Data extract:
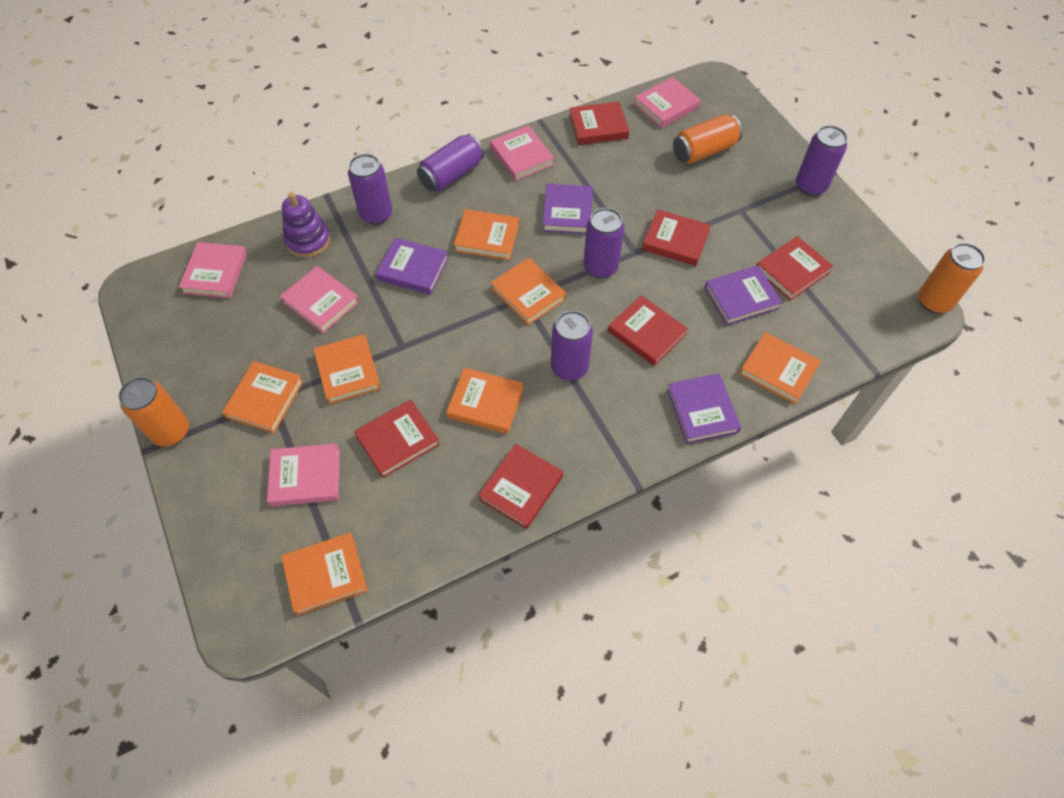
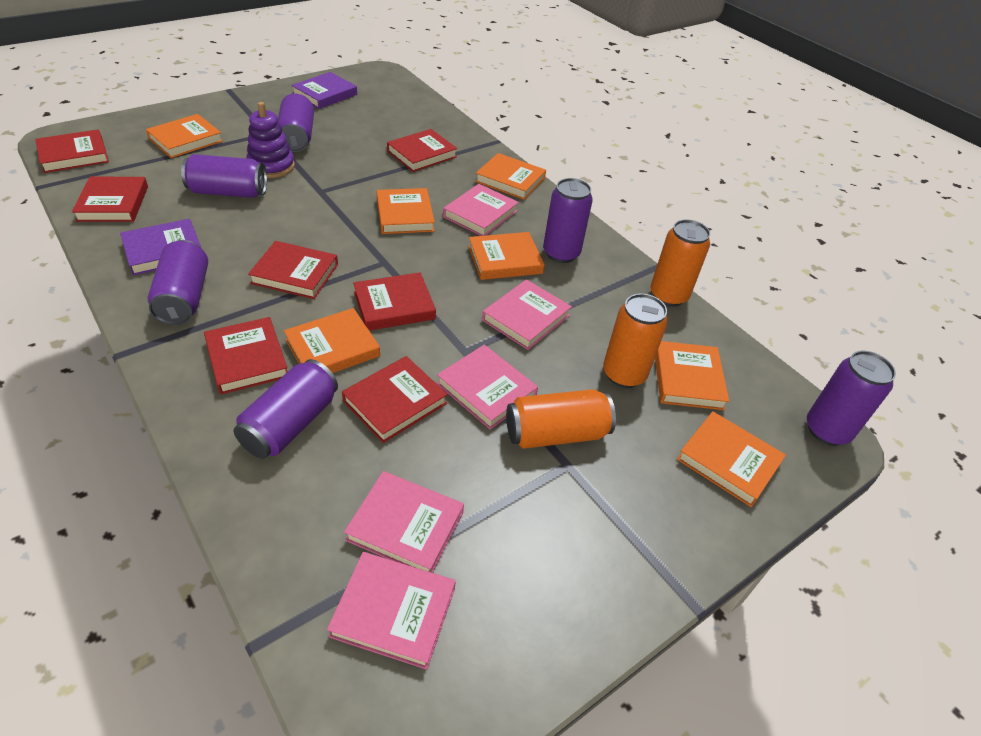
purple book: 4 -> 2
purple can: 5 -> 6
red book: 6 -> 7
* * *
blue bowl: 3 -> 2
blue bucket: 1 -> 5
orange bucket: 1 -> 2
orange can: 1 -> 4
...
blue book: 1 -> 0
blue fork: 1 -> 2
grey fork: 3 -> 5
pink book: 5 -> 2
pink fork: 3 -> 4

Task description:
Where the listing above has a line with "blue book: 1 -> 0", start there, and output every line exactly through the line with "pink fork: 3 -> 4", which is also included.

Worked solution:
blue book: 1 -> 0
blue fork: 1 -> 2
grey fork: 3 -> 5
pink book: 5 -> 2
pink fork: 3 -> 4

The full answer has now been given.